Work request ::
Your answer should consist of every line in the records that holds "GATE".

*** Given information ***

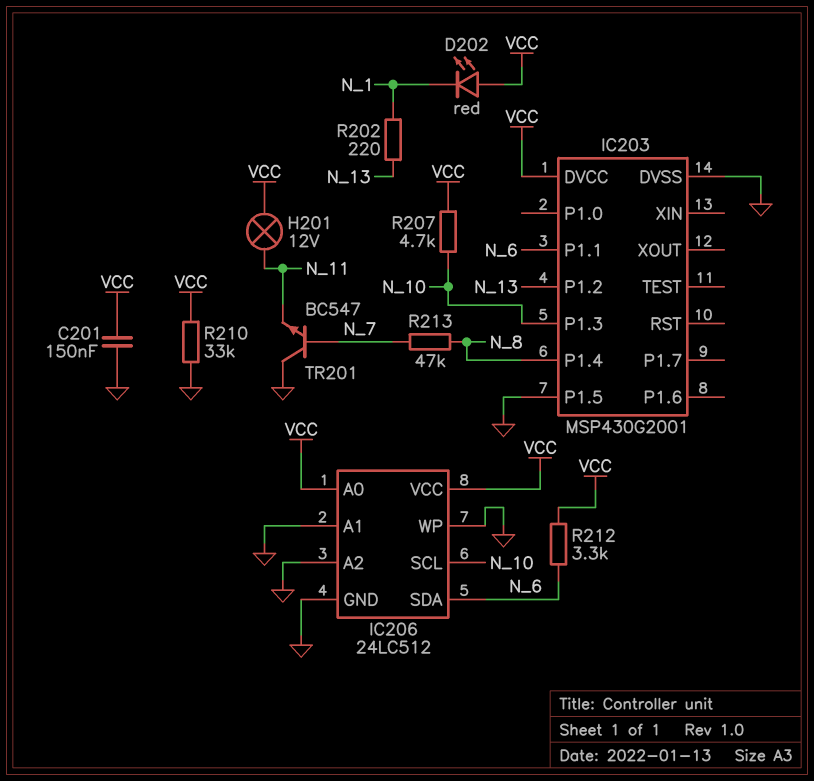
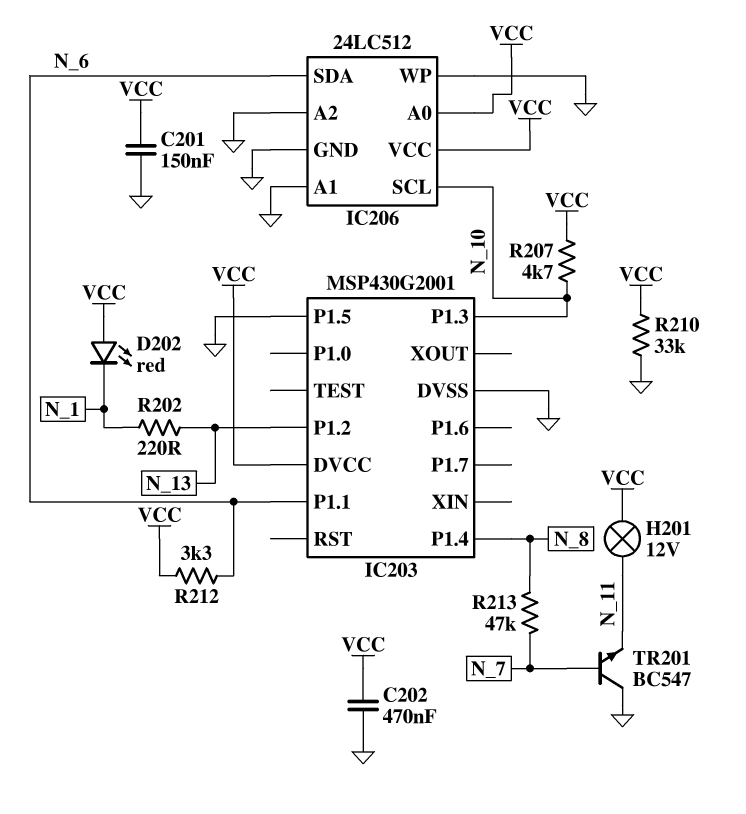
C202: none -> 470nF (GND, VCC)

*** End of Given information ***
*** Given information ***

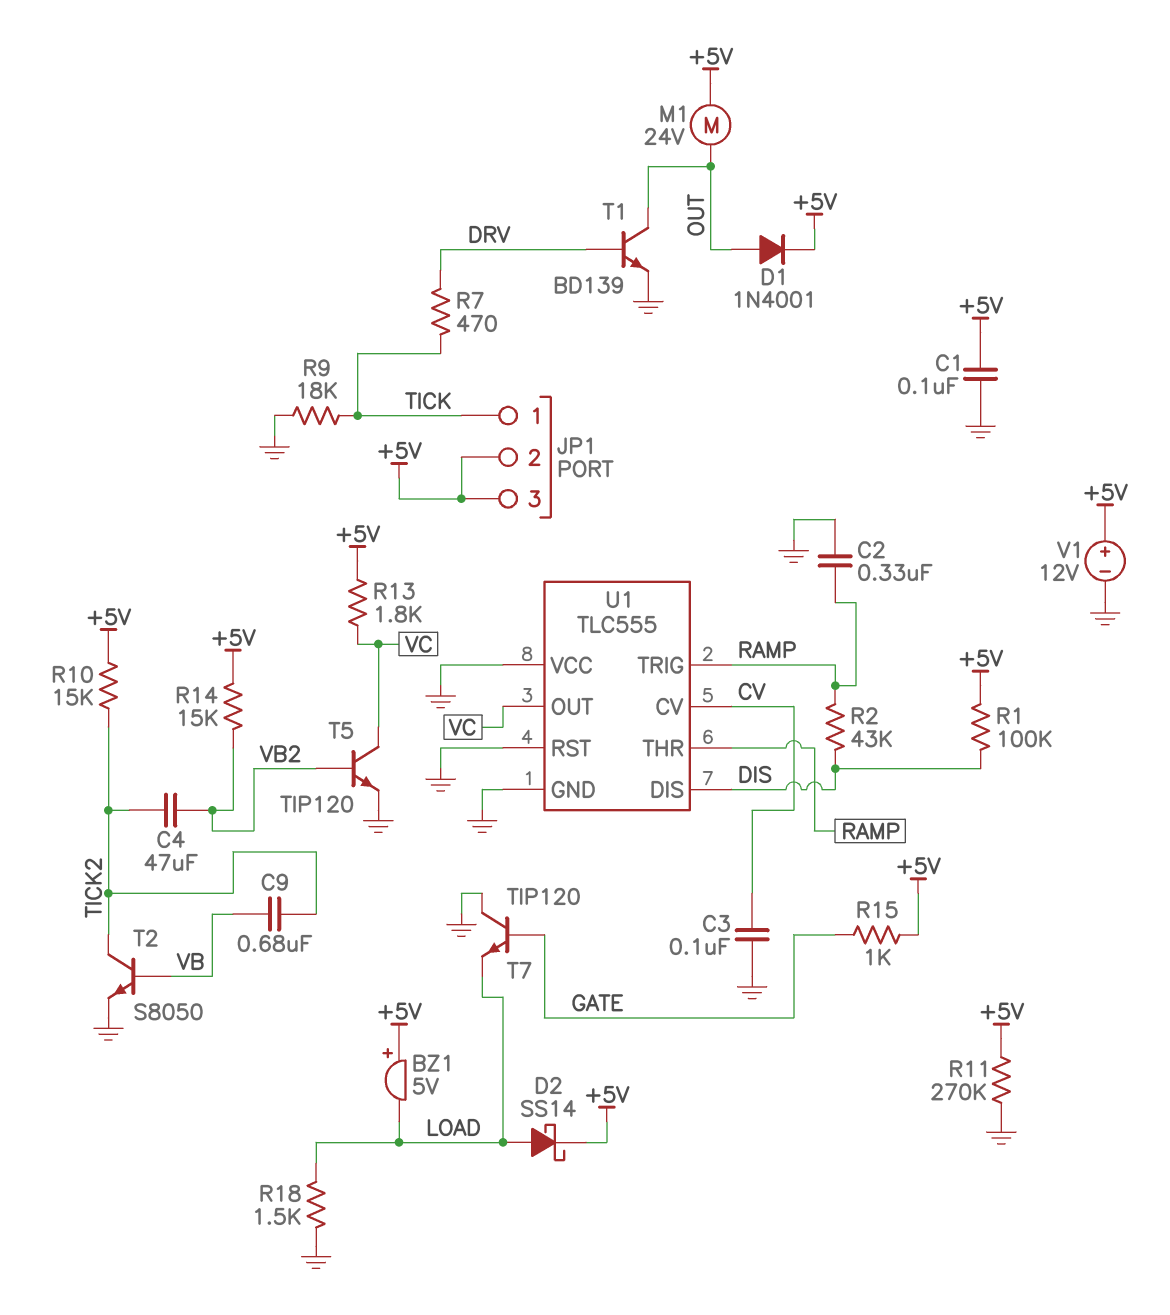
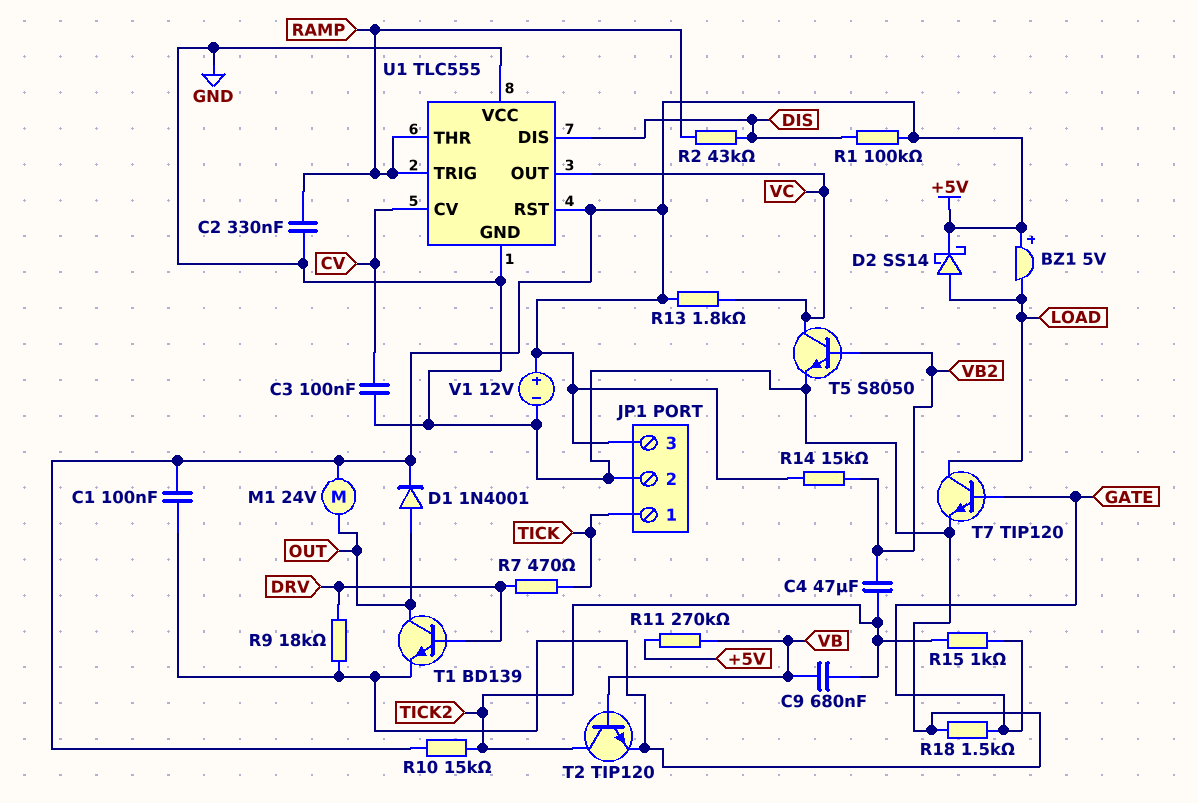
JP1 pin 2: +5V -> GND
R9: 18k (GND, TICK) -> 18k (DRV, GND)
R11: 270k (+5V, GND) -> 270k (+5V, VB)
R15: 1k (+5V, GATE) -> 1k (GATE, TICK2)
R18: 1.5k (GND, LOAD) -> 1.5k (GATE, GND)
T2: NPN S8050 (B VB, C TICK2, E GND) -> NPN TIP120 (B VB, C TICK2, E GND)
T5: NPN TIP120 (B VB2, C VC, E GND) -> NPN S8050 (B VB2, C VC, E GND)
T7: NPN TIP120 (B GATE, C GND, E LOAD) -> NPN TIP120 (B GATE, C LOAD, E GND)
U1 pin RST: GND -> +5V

*** End of Given information ***

Answer box ::
R15: 1k (+5V, GATE) -> 1k (GATE, TICK2)
R18: 1.5k (GND, LOAD) -> 1.5k (GATE, GND)
T7: NPN TIP120 (B GATE, C GND, E LOAD) -> NPN TIP120 (B GATE, C LOAD, E GND)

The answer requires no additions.